▶ [What you will do]
The output is the lines below from the one with "(373, 333) = (331, 316): green" through the one with "(456, 289) = (402, 341): turquoise", both included, printed exactly and with no other line.

▶ [Entries shown]

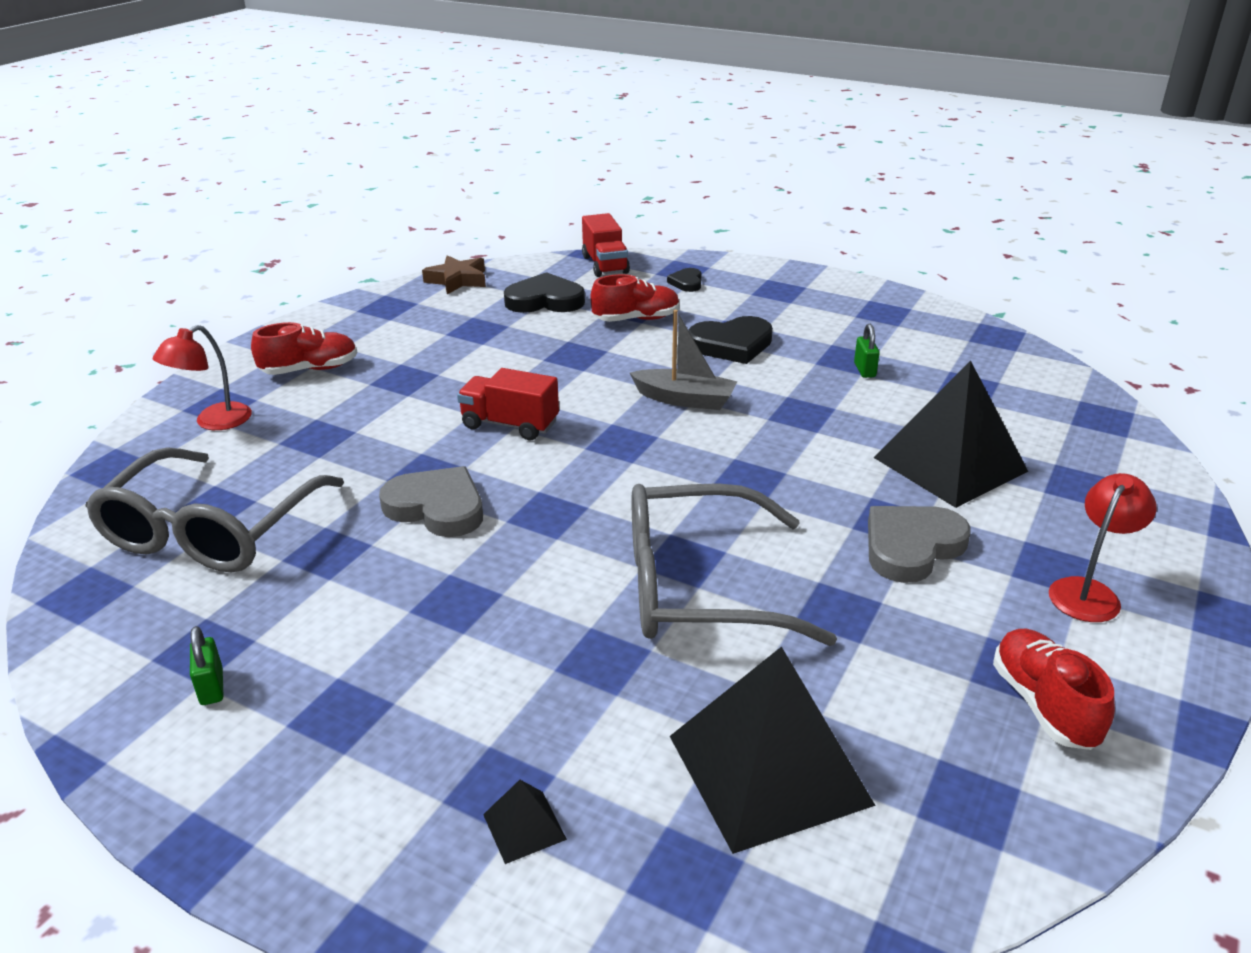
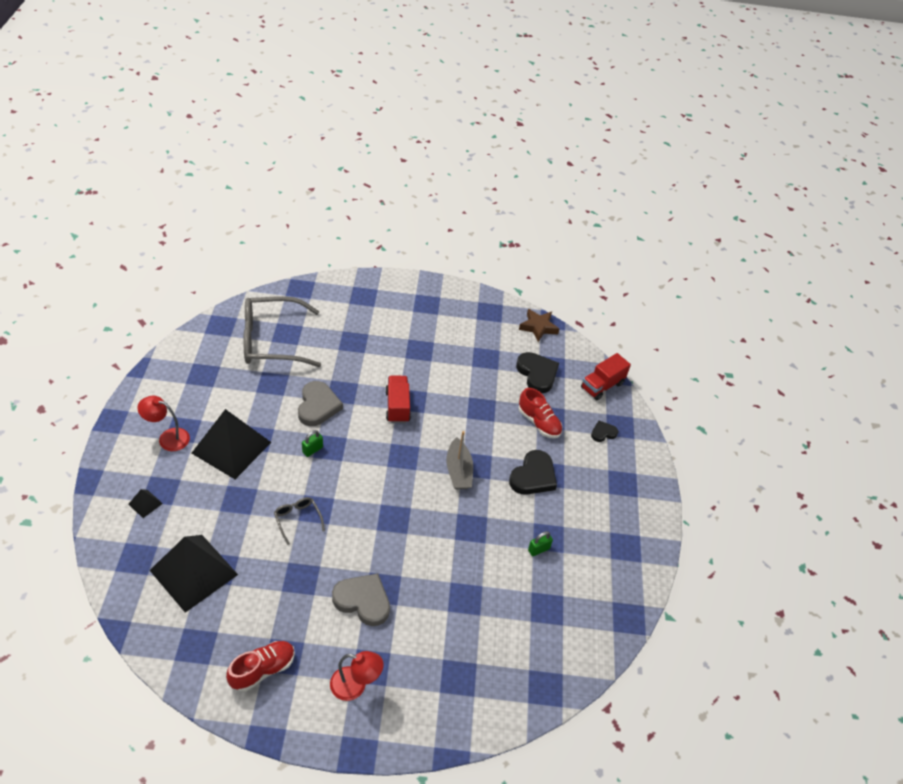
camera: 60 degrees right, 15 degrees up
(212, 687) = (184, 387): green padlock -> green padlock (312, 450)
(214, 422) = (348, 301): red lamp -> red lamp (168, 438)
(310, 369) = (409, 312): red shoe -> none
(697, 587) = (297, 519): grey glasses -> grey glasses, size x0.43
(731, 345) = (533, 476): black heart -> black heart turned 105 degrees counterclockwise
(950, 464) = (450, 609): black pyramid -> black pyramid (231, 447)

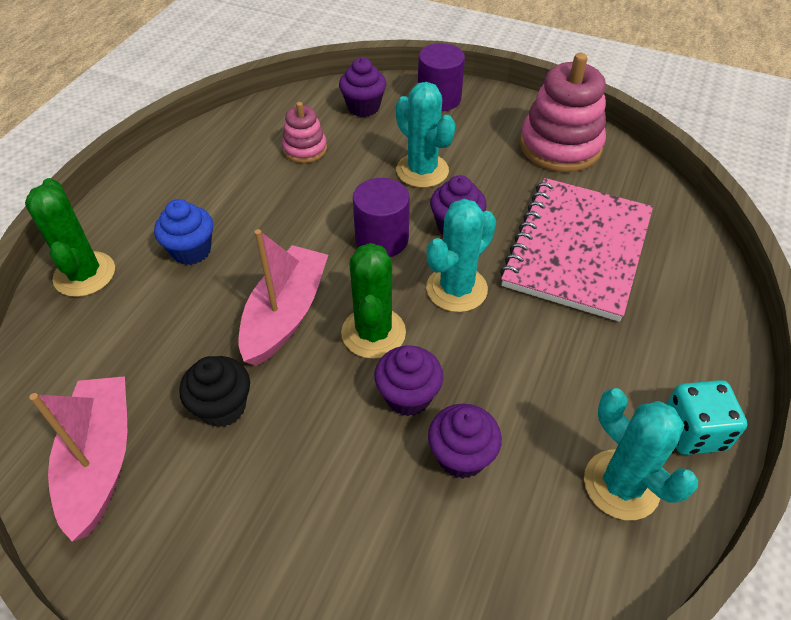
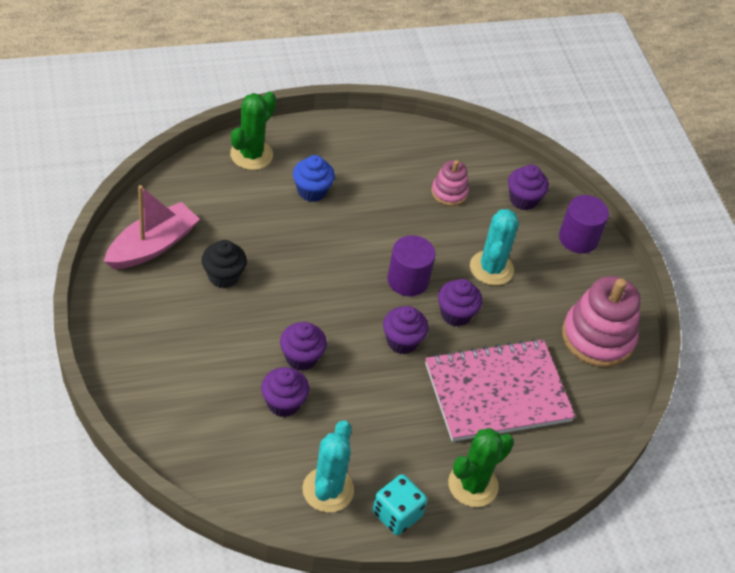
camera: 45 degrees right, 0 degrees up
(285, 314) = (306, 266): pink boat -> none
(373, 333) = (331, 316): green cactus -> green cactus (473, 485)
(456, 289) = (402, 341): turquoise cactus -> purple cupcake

--

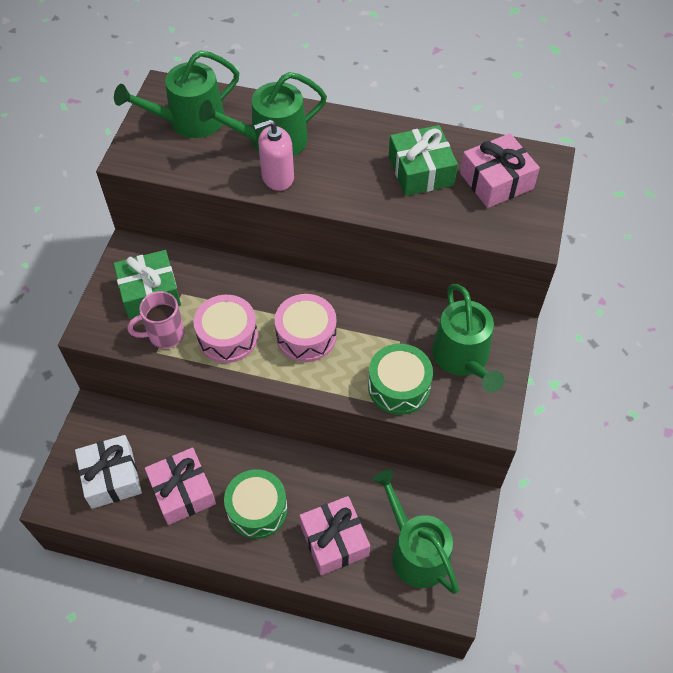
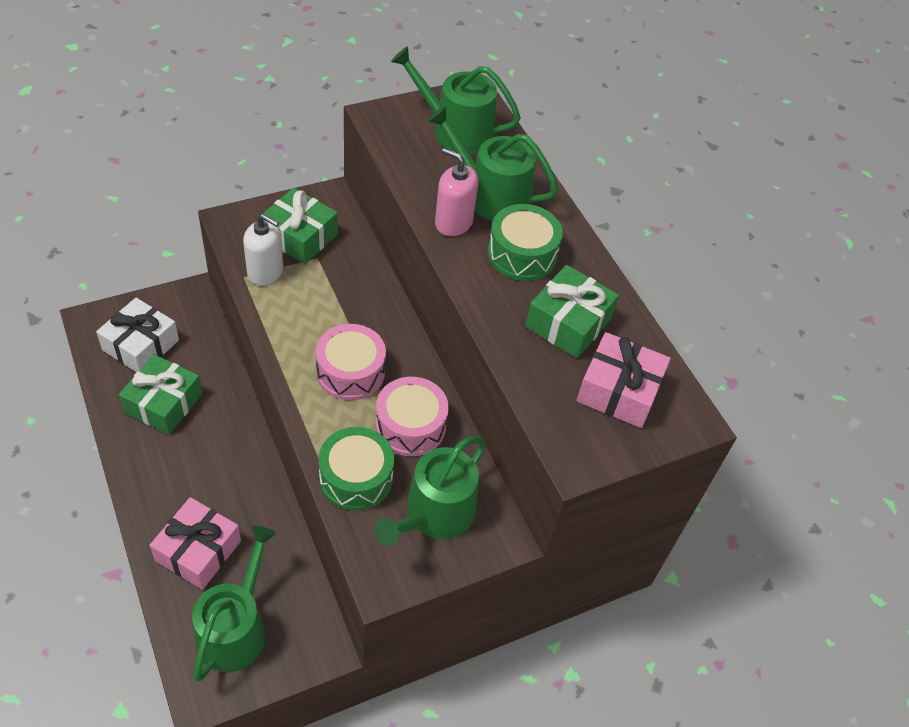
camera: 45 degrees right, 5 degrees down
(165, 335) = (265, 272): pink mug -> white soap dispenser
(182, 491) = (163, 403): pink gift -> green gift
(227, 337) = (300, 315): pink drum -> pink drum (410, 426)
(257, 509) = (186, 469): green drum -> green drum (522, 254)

▶ [Exercise response]
(373, 333) = (331, 316): green cactus -> green cactus (473, 485)
(456, 289) = (402, 341): turquoise cactus -> purple cupcake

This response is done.